## EXERCISE GOAL
Every record below should be copied exactly, with the pictures left out.

## DATA EXTRACTS
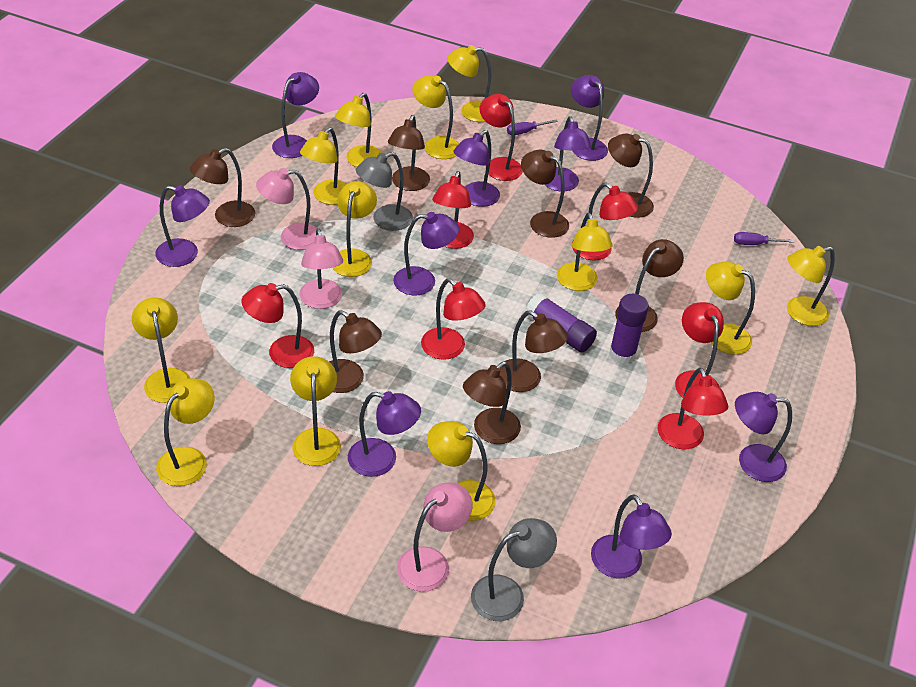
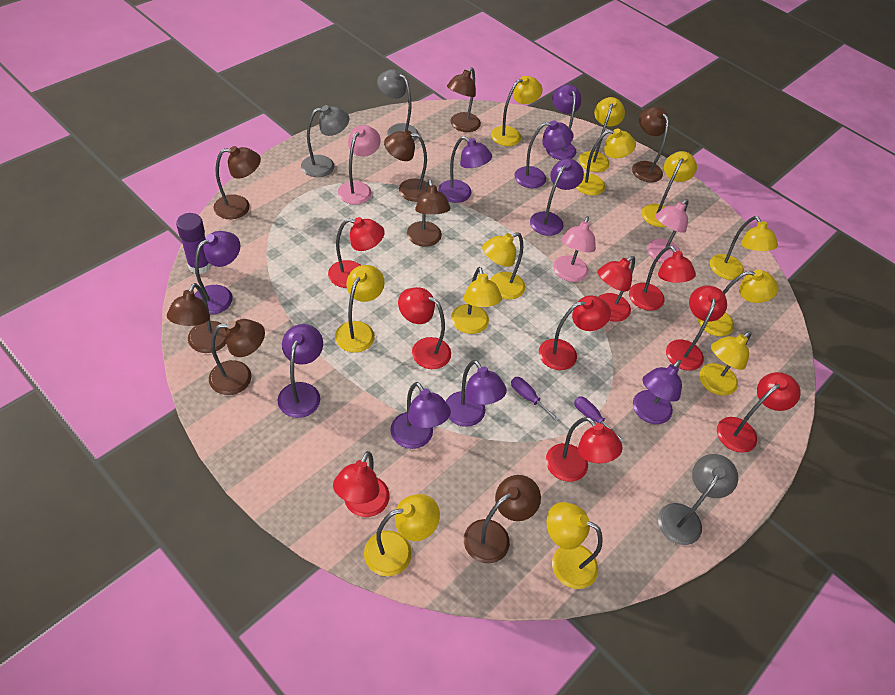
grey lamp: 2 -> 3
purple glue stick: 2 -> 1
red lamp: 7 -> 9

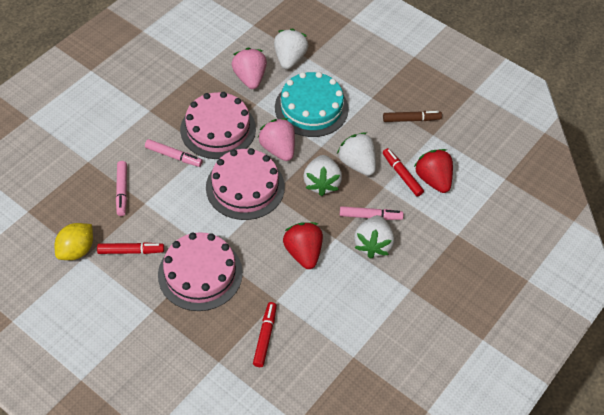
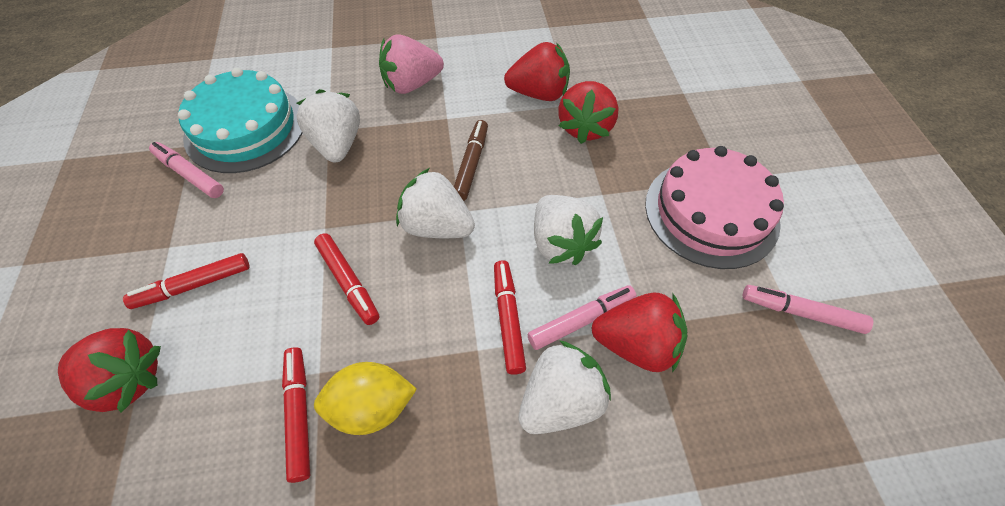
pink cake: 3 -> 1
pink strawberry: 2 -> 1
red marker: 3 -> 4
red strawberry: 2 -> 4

## SOLUTION TO THIS EXERCISE
grey lamp: 2 -> 3
purple glue stick: 2 -> 1
red lamp: 7 -> 9

pink cake: 3 -> 1
pink strawberry: 2 -> 1
red marker: 3 -> 4
red strawberry: 2 -> 4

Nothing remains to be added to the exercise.